■ WORK INSTRUCTION: If a picture appears in the records below, drop it, and reproduce everything else exactly.
AVAILABLE RECORDS START
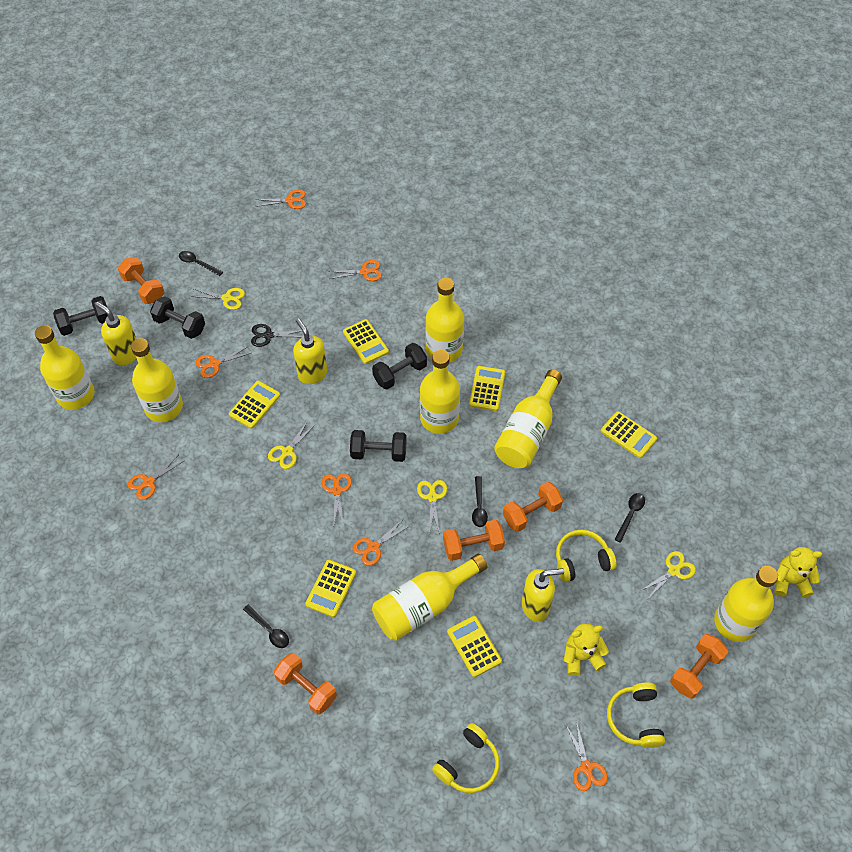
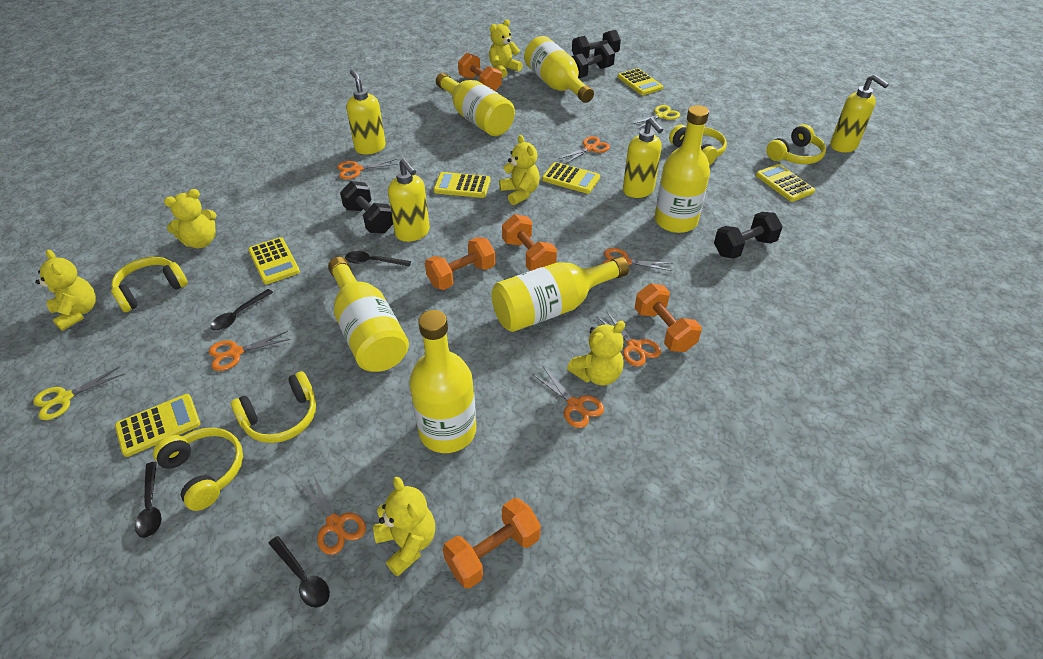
black scissors: 1 -> 0
yellow bottle: 7 -> 6
yellow headphones: 3 -> 5
yellow scissors: 4 -> 2
yellow soap dispenser: 3 -> 4
yellow teddy bear: 2 -> 6

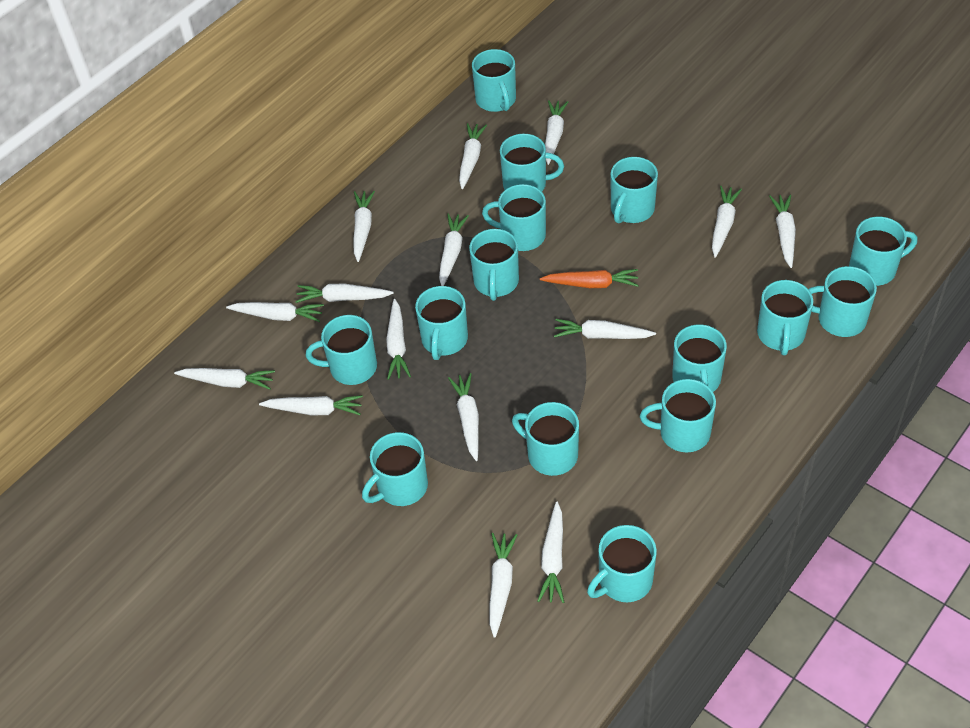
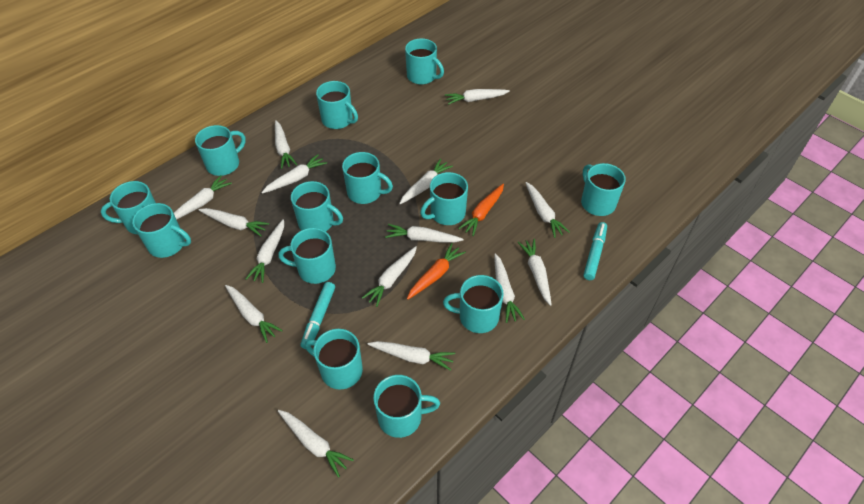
orange carrot: 1 -> 2
turquoise marker: 0 -> 2
turquoise mug: 15 -> 13

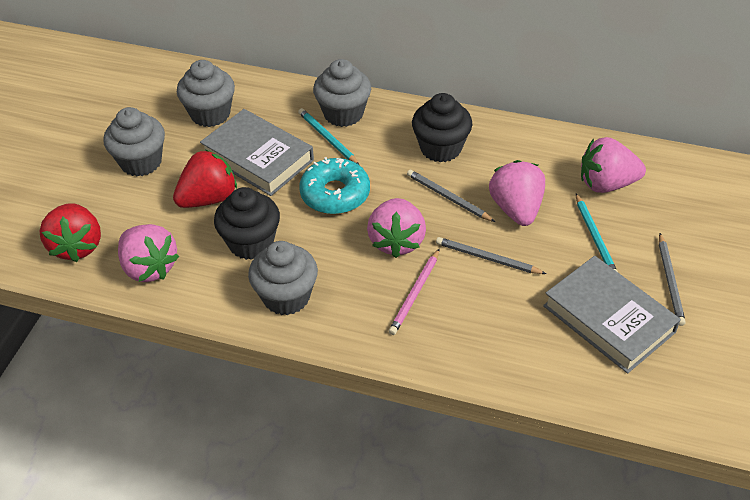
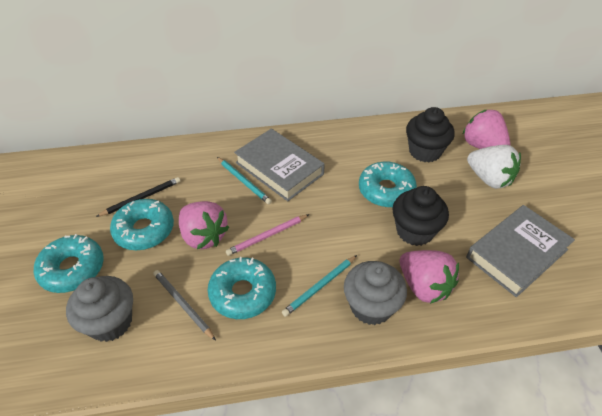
black pencil: 0 -> 1
grey cupcake: 4 -> 2
grey pencil: 3 -> 1
pink strawberry: 4 -> 3
red strawberry: 2 -> 0
turquoise donut: 1 -> 4
white strawberry: 0 -> 1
AVAILABLE RECORDS END
■ FINISHED TASK:
black scissors: 1 -> 0
yellow bottle: 7 -> 6
yellow headphones: 3 -> 5
yellow scissors: 4 -> 2
yellow soap dispenser: 3 -> 4
yellow teddy bear: 2 -> 6

orange carrot: 1 -> 2
turquoise marker: 0 -> 2
turquoise mug: 15 -> 13

black pencil: 0 -> 1
grey cupcake: 4 -> 2
grey pencil: 3 -> 1
pink strawberry: 4 -> 3
red strawberry: 2 -> 0
turquoise donut: 1 -> 4
white strawberry: 0 -> 1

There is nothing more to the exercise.